▶ **Problem to work on**: Your task is to copy the stretch of lines in the records below that begins with the line containing "before: orange_nosifite (1st from left)" and ends with the line containing "after: yellow_monumupex (1st from left)", exactly as written, with nothing added.

Dataset entries
((

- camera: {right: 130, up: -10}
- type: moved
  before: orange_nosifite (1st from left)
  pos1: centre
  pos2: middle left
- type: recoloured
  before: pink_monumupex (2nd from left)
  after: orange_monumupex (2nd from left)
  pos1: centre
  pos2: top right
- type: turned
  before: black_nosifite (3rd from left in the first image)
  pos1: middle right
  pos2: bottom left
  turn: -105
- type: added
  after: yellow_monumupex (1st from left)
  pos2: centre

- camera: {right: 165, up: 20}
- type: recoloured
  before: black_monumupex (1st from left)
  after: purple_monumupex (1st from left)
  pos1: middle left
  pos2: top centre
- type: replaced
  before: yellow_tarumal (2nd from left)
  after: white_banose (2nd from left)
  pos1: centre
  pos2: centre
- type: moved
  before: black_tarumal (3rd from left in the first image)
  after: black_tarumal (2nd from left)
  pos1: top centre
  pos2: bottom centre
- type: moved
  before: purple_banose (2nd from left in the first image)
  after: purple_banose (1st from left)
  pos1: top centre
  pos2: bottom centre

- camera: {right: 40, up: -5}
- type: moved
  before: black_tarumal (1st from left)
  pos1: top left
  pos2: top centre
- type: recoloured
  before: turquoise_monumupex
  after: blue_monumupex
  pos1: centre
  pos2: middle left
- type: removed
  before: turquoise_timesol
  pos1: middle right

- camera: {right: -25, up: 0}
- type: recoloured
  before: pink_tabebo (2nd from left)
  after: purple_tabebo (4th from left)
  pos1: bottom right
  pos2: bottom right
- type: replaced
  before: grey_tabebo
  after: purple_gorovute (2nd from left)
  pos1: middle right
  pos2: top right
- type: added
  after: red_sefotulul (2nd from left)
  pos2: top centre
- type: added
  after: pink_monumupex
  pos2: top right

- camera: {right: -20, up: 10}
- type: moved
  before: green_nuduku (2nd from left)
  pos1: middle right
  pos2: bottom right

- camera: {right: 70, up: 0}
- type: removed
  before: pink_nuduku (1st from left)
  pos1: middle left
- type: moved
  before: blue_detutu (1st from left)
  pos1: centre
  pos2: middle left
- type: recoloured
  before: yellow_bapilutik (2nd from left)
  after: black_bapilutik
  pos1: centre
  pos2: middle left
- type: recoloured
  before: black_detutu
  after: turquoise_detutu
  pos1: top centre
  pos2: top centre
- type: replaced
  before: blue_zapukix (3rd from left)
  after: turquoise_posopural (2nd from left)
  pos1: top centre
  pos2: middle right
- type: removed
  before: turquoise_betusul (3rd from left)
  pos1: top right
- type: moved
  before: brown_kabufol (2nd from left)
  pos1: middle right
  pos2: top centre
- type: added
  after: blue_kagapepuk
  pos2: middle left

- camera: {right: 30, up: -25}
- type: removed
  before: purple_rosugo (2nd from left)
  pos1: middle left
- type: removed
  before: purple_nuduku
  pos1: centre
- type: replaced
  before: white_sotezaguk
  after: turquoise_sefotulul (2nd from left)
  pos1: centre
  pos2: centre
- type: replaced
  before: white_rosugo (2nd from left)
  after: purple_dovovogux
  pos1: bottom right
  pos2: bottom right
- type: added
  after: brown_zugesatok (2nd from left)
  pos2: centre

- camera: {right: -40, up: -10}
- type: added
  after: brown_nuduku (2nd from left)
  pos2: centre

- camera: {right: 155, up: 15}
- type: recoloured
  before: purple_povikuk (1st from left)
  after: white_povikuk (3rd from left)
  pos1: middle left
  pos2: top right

))

▶ **Solution for this problem**:
  before: orange_nosifite (1st from left)
  pos1: centre
  pos2: middle left
- type: recoloured
  before: pink_monumupex (2nd from left)
  after: orange_monumupex (2nd from left)
  pos1: centre
  pos2: top right
- type: turned
  before: black_nosifite (3rd from left in the first image)
  pos1: middle right
  pos2: bottom left
  turn: -105
- type: added
  after: yellow_monumupex (1st from left)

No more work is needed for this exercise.